The task: Whenever a line in the data holds the string "tertiary", copy that line.

Source records:
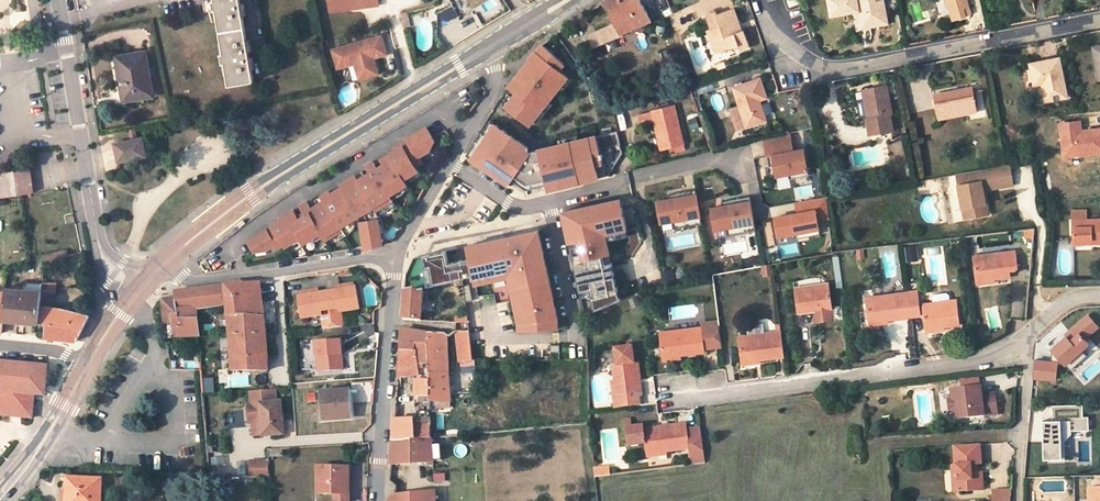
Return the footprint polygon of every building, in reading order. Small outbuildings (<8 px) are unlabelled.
[(225,67),(230,89),(254,85),(250,67),(254,66),(251,50),(248,50),(242,13),(245,12),(243,0),(214,0),(215,4),(213,4),(214,13),(217,12),(224,59),(222,59),(223,67),(225,67)] [(332,11),(354,8),(354,11),(381,7),(380,0),(330,0),(332,11)] [(619,24),(601,36),(605,43),(606,45),(625,37),(624,35),(653,23),(657,21),(655,16),(651,18),(641,0),(611,0),(605,3),(608,10),(610,9),(619,24)] [(840,0),(829,0),(832,15),(843,13),(840,0)] [(883,0),(840,0),(843,13),(852,12),(851,5),(857,4),(861,27),(868,25),(868,27),(887,24),(883,0)] [(956,25),(970,20),(969,19),(975,17),(970,0),(949,0),(956,25)] [(914,23),(930,20),(928,9),(921,10),(920,1),(910,3),(914,23)] [(484,27),(476,12),(461,20),(452,4),(436,13),(453,43),(484,27)] [(422,9),(424,18),(432,16),(430,7),(422,9)] [(717,15),(716,12),(707,15),(712,29),(709,30),(714,42),(716,41),(720,52),(739,45),(740,50),(750,47),(744,30),(739,32),(735,22),(738,21),(734,9),(717,15)] [(403,28),(411,26),(407,12),(400,14),(403,28)] [(596,28),(583,35),(591,48),(605,43),(601,36),(596,28)] [(383,75),(379,60),(377,57),(382,55),(384,59),(393,56),(387,37),(336,53),(342,71),(358,66),(364,82),(383,75)] [(568,82),(534,54),(506,92),(513,98),(503,111),(530,131),(568,82)] [(153,99),(145,56),(116,61),(121,89),(118,90),(121,105),(153,99)] [(1070,98),(1063,60),(1034,66),(1038,86),(1046,85),(1049,102),(1070,98)] [(767,98),(760,79),(734,88),(740,105),(730,109),(737,130),(766,120),(759,100),(767,98)] [(892,115),(887,86),(864,90),(869,119),(867,119),(870,134),(894,130),(894,134),(900,133),(897,114),(892,115)] [(954,95),(953,91),(934,95),(938,118),(977,111),(974,91),(954,95)] [(685,144),(676,107),(640,116),(642,126),(656,123),(662,150),(671,148),(672,153),(680,151),(681,152),(685,151),(684,144),(685,144)] [(1080,131),(1079,122),(1059,125),(1063,157),(1099,153),(1099,129),(1080,131)] [(324,237),(373,208),(375,211),(393,200),(390,195),(407,185),(404,179),(419,171),(416,167),(423,163),(419,157),(429,150),(434,140),(426,127),(394,146),(396,149),(381,158),(386,166),(366,179),(362,172),(357,175),(356,173),(341,183),(343,187),(331,195),(328,190),(320,195),(323,200),(312,206),(308,199),(299,205),(303,212),(297,215),(294,210),(280,218),(282,221),(249,241),(255,251),(268,250),(276,245),(278,248),(285,244),(287,246),(301,237),(305,243),(322,232),(324,237)] [(527,150),(492,127),(472,159),(511,184),(529,156),(524,153),(527,150)] [(809,176),(804,149),(794,151),(791,136),(765,142),(767,157),(773,156),(775,166),(775,167),(777,176),(788,174),(789,179),(809,176)] [(594,139),(539,151),(547,193),(602,181),(594,139)] [(118,166),(146,161),(142,142),(114,147),(118,166)] [(998,166),(956,174),(961,203),(967,207),(969,218),(988,214),(986,203),(985,203),(983,190),(985,190),(985,185),(994,184),(995,188),(1012,185),(1009,164),(998,166)] [(35,198),(31,173),(0,178),(0,203),(24,199),(35,198)] [(788,174),(777,176),(779,189),(790,187),(789,179),(788,174)] [(702,223),(696,190),(676,193),(676,198),(668,200),(658,201),(662,224),(663,224),(672,223),(673,229),(702,223)] [(817,223),(815,213),(828,210),(826,199),(795,206),(797,216),(775,221),(779,240),(796,236),(809,233),(810,239),(820,237),(818,224),(817,223)] [(628,235),(620,200),(563,212),(570,243),(580,241),(585,264),(575,266),(580,292),(591,290),(595,311),(622,300),(618,291),(612,262),(606,263),(604,255),(610,253),(607,240),(628,235)] [(755,227),(752,212),(750,201),(730,205),(722,206),(711,208),(715,230),(726,228),(734,226),(735,231),(755,227)] [(967,207),(961,203),(964,219),(969,218),(967,207)] [(1076,240),(1094,240),(1094,244),(1099,243),(1099,220),(1089,220),(1089,209),(1076,209),(1076,240)] [(829,220),(828,210),(815,213),(817,223),(829,220)] [(379,219),(361,221),(366,250),(368,249),(383,245),(381,233),(379,219)] [(773,222),(765,222),(767,243),(774,242),(773,222)] [(810,239),(809,233),(796,236),(797,242),(810,239)] [(444,255),(421,260),(424,273),(428,272),(431,288),(436,287),(442,286),(462,281),(462,284),(464,284),(464,283),(472,281),(473,282),(511,274),(523,327),(523,335),(556,333),(556,323),(553,312),(551,312),(549,305),(551,304),(537,236),(519,239),(520,243),(508,245),(507,242),(465,251),(468,263),(447,267),(444,255)] [(918,260),(916,247),(906,248),(908,261),(918,260)] [(973,258),(977,280),(995,278),(1010,276),(1009,271),(1018,270),(1015,252),(973,258)] [(763,267),(764,276),(773,274),(772,265),(763,267)] [(664,282),(675,280),(673,269),(662,271),(664,282)] [(428,272),(424,273),(422,273),(425,289),(428,288),(431,288),(428,272)] [(511,274),(473,282),(474,290),(507,283),(517,328),(518,335),(523,335),(523,327),(511,274)] [(820,279),(808,280),(794,283),(797,314),(814,311),(815,323),(833,321),(832,307),(828,283),(820,284),(820,279)] [(182,323),(200,322),(199,311),(230,308),(233,338),(269,336),(267,318),(262,297),(261,285),(177,294),(178,301),(182,323)] [(429,293),(428,288),(425,289),(406,293),(405,323),(421,325),(422,295),(429,293)] [(364,311),(363,294),(360,294),(360,290),(345,291),(345,296),(342,296),(333,297),(334,310),(344,309),(345,313),(364,311)] [(470,290),(463,291),(465,307),(472,307),(470,290)] [(919,305),(918,291),(909,292),(912,317),(924,315),(926,329),(944,327),(960,324),(957,300),(949,301),(933,303),(919,305)] [(46,312),(56,312),(56,292),(46,292),(46,297),(46,312)] [(912,317),(909,292),(867,298),(870,322),(888,320),(912,317)] [(933,303),(949,301),(949,295),(946,293),(935,294),(933,297),(933,303)] [(6,297),(4,321),(46,324),(46,312),(46,297),(6,294),(6,297)] [(334,310),(333,297),(324,298),(320,298),(320,294),(305,295),(305,299),(303,300),(304,317),(324,315),(324,311),(334,310)] [(639,305),(637,297),(630,300),(632,307),(639,305)] [(201,338),(200,322),(182,323),(178,301),(173,301),(178,338),(201,338)] [(832,307),(833,321),(844,319),(843,306),(832,307)] [(346,329),(345,313),(344,309),(334,310),(336,330),(346,329)] [(336,330),(334,310),(324,311),(324,315),(326,331),(336,330)] [(71,312),(56,312),(46,312),(46,324),(46,340),(77,343),(89,320),(71,312)] [(1066,334),(1067,336),(1051,350),(1065,365),(1087,345),(1084,341),(1098,329),(1087,316),(1066,334)] [(663,357),(681,355),(705,352),(705,348),(722,346),(719,322),(706,323),(706,327),(702,327),(660,333),(663,357)] [(748,327),(750,336),(739,337),(742,361),(760,359),(776,357),(776,355),(784,354),(781,332),(763,334),(762,325),(748,327)] [(430,405),(450,404),(449,398),(444,339),(444,338),(426,338),(401,334),(401,355),(417,355),(417,348),(426,348),(429,400),(430,405)] [(269,336),(233,338),(236,373),(270,373),(269,336)] [(481,371),(480,365),(471,365),(468,336),(455,337),(458,365),(459,365),(460,371),(473,371),(481,371)] [(345,372),(343,344),(319,346),(322,373),(345,372)] [(642,396),(637,362),(634,363),(632,347),(615,349),(617,365),(613,365),(615,380),(618,401),(614,401),(615,408),(640,405),(639,397),(642,396)] [(416,400),(429,400),(426,348),(417,348),(417,355),(401,355),(401,367),(398,367),(398,373),(413,373),(413,385),(415,385),(416,400)] [(1056,363),(1035,361),(1034,378),(1055,380),(1056,363)] [(49,369),(0,365),(0,416),(34,418),(35,397),(47,397),(49,372),(49,371),(49,369)] [(997,415),(995,399),(987,400),(987,403),(982,403),(981,395),(980,388),(951,392),(955,421),(997,415)] [(278,391),(254,393),(255,406),(250,406),(252,424),(256,424),(257,437),(267,436),(267,437),(287,436),(284,405),(279,405),(278,391)] [(354,419),(351,392),(324,395),(327,421),(354,419)] [(987,403),(987,400),(995,399),(994,394),(981,395),(982,403),(987,403)] [(1086,432),(1086,418),(1080,418),(1080,406),(1049,407),(1050,422),(1040,422),(1041,461),(1059,460),(1058,440),(1066,432),(1086,432)] [(627,428),(632,428),(631,420),(624,420),(625,428),(627,428)] [(413,443),(433,441),(432,423),(394,422),(393,444),(413,443)] [(705,463),(700,427),(688,429),(687,425),(679,426),(679,425),(644,429),(644,426),(632,428),(627,428),(629,445),(646,443),(647,453),(667,451),(689,448),(691,464),(705,463)] [(433,441),(413,443),(413,466),(428,465),(428,468),(435,468),(433,441)] [(393,444),(391,469),(413,466),(413,443),(393,444)] [(952,465),(954,491),(983,489),(982,472),(979,473),(978,464),(981,464),(980,444),(954,446),(956,465),(952,465)] [(253,464),(253,481),(271,481),(271,464),(253,464)] [(595,469),(595,477),(610,475),(609,468),(595,469)] [(350,474),(319,473),(318,495),(335,496),(334,500),(350,500),(350,474)] [(68,500),(102,500),(102,483),(69,481),(68,500)] [(993,491),(993,500),(1011,500),(1012,490),(993,491)] [(1090,491),(1090,500),(1099,500),(1099,490),(1090,491)]
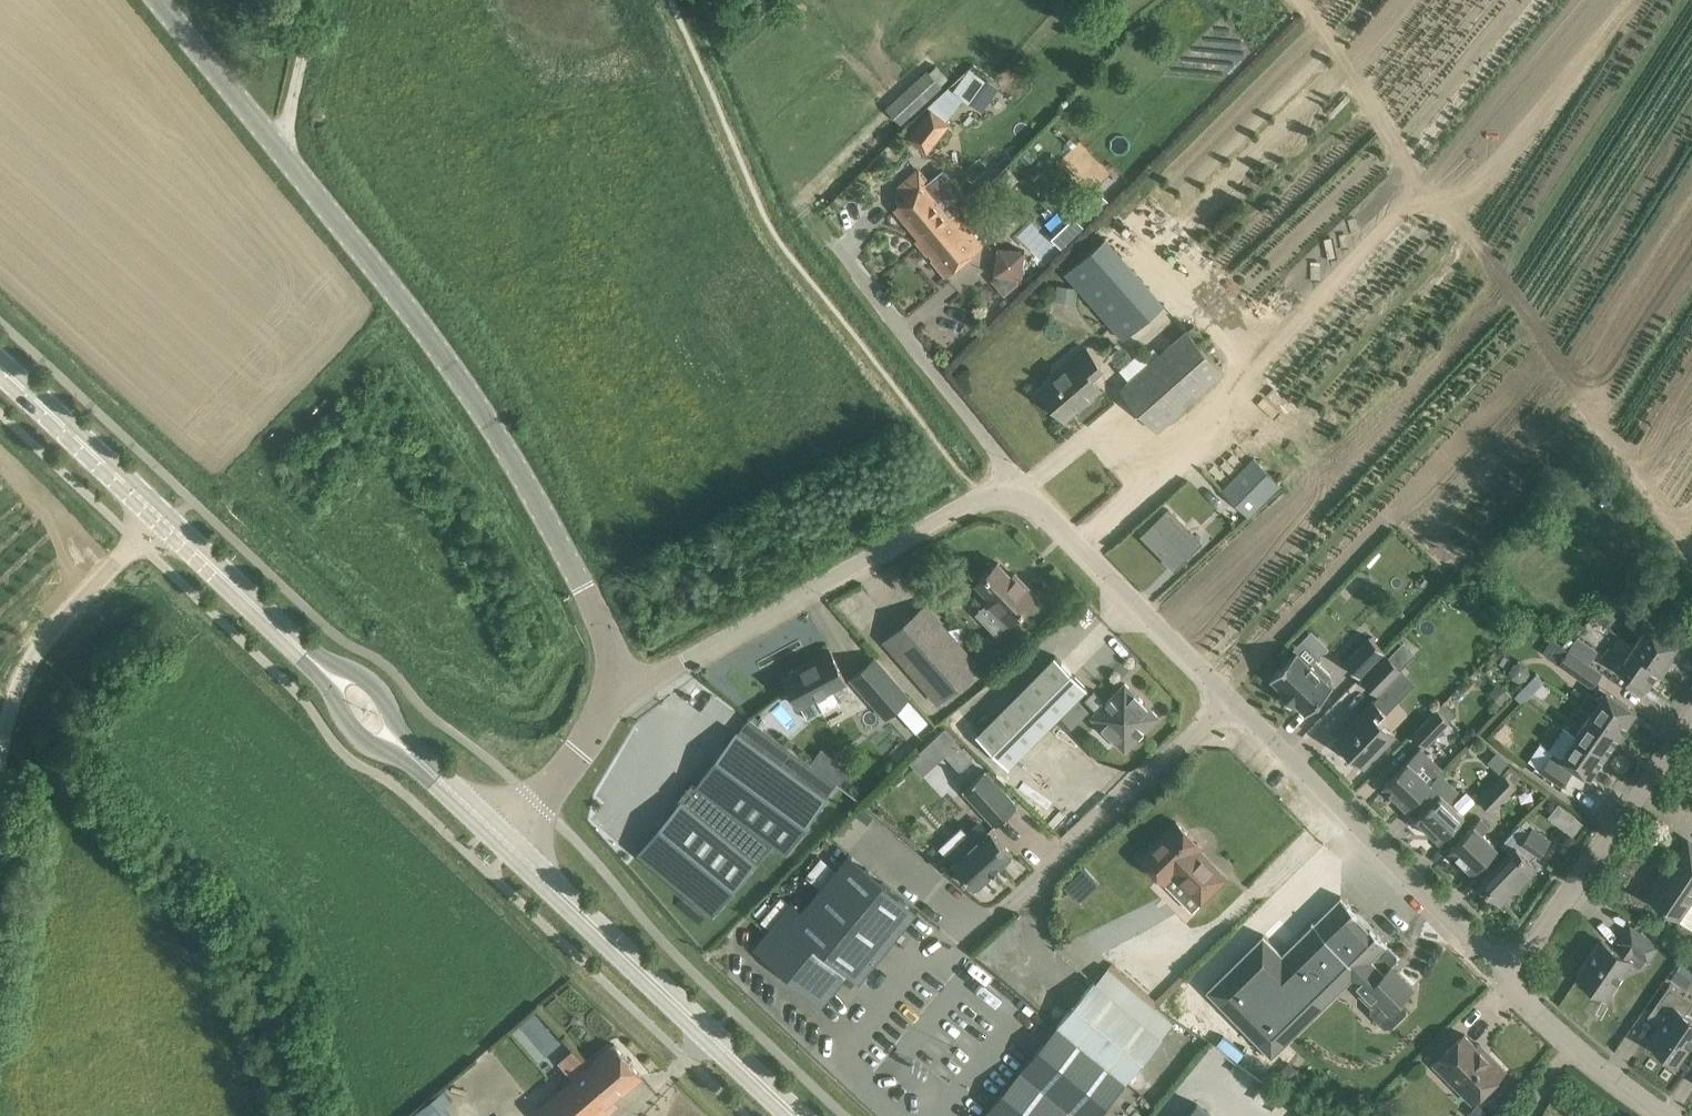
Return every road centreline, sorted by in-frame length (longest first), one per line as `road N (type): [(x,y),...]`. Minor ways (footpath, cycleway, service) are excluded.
road 1 (tertiary): [(622,701),(618,643),(450,343),(285,155),(163,0)]
road 2 (unclassified): [(1517,996),(1017,491)]
road 3 (unclassified): [(622,701),(980,497),(1017,491)]
road 4 (secondary): [(806,1115),(509,842)]
road 5 (residential): [(1691,730),(1517,996)]
road 6 (residential): [(834,247),(950,391),(1017,491)]
road 7 (unclassified): [(138,541),(46,639),(20,682),(0,783)]
road 8 (secondary): [(165,520),(0,367)]
road 9 (secondary): [(303,651),(165,520)]
road 10 (secondary): [(303,651),(365,740),(433,773)]
road 11 (secondary): [(433,773),(363,678),(303,651)]
road 12 (unclassified): [(1654,1115),(1517,996)]
road 13 (tertiary): [(509,842),(622,701)]
road 14 (track): [(285,155),(317,0)]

Expected answer:
road 1 (tertiary): [(622,701),(618,643),(450,343),(285,155),(163,0)]
road 13 (tertiary): [(509,842),(622,701)]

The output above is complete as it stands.